**Stated exercise:**
Please pick out every line in the records below that contains the string "grace" and copy each one. Case counts.

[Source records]
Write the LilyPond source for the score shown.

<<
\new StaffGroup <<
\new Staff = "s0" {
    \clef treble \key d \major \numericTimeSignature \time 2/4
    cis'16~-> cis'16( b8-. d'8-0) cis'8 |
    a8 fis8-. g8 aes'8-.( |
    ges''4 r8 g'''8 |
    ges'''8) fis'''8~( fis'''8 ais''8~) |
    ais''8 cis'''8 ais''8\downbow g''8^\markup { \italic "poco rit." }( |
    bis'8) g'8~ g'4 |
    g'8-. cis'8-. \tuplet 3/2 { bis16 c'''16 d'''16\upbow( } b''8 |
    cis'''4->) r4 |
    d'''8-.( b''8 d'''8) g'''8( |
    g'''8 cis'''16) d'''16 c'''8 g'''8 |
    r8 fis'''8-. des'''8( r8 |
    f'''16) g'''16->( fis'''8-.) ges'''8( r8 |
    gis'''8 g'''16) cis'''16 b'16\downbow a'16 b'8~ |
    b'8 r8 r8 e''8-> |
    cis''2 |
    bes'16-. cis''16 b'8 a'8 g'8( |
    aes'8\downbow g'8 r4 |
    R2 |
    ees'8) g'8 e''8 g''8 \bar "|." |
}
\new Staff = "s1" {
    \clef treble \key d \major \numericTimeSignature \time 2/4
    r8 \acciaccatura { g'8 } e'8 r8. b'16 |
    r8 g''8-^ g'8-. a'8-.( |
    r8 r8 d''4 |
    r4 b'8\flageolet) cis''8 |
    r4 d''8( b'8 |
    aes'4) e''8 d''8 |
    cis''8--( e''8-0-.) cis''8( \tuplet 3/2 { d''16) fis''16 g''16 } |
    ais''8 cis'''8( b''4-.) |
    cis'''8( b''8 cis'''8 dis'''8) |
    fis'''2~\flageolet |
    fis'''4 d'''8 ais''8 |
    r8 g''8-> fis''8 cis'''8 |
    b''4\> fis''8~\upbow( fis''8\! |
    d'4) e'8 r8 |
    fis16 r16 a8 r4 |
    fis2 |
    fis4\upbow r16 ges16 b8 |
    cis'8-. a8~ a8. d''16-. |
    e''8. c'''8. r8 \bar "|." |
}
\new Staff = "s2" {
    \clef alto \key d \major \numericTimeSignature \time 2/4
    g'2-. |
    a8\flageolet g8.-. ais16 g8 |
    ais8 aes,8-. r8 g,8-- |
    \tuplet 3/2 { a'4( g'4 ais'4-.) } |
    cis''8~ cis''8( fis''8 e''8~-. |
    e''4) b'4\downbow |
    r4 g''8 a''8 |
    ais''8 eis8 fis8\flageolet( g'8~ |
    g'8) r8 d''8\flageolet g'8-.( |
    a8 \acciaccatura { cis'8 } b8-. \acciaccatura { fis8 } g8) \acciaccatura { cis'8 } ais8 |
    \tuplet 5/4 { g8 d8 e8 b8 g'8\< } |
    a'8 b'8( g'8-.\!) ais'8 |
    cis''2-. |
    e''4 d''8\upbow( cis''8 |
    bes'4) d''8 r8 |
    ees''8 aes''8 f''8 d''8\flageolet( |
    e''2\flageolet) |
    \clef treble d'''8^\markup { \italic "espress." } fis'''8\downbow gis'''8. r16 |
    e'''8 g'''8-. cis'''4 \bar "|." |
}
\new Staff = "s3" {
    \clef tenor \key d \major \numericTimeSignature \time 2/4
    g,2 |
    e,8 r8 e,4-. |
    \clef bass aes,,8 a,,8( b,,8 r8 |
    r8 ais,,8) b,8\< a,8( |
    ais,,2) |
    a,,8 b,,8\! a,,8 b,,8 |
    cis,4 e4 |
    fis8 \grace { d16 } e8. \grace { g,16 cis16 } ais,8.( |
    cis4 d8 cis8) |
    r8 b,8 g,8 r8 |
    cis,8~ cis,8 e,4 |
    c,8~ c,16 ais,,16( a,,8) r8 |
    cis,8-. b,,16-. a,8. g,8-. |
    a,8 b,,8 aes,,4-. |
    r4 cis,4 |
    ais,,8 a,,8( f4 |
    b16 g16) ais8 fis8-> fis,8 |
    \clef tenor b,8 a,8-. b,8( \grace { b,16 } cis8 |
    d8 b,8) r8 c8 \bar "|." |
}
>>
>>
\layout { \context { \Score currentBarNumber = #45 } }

**Exercise answer:**
    fis8 \grace { d16 } e8. \grace { g,16 cis16 } ais,8.( |
    \clef tenor b,8 a,8-. b,8( \grace { b,16 } cis8 |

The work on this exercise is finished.